▶ _About this task_
Your task is to copy the stretch of lines in the records below that begins with the line containing "none -> black round brick G3 level 2" and ends with the line containing "none -> black slope G3:H3 level 3 top H", exactly as written, with nothing added.

▶ _Extracted entries_
################

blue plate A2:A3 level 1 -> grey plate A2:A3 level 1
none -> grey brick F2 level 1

################

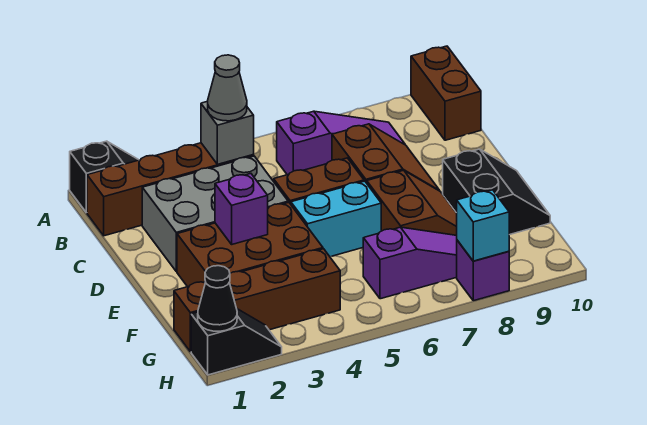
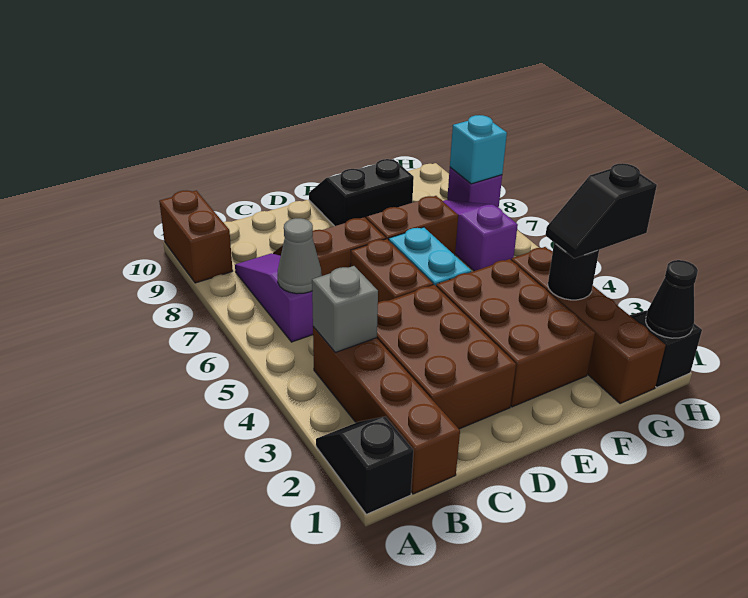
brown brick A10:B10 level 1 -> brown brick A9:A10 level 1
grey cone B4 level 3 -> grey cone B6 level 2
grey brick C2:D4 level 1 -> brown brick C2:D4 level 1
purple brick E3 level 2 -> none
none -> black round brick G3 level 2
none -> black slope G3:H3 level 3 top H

################

▶ _Response to this task_
none -> black round brick G3 level 2
none -> black slope G3:H3 level 3 top H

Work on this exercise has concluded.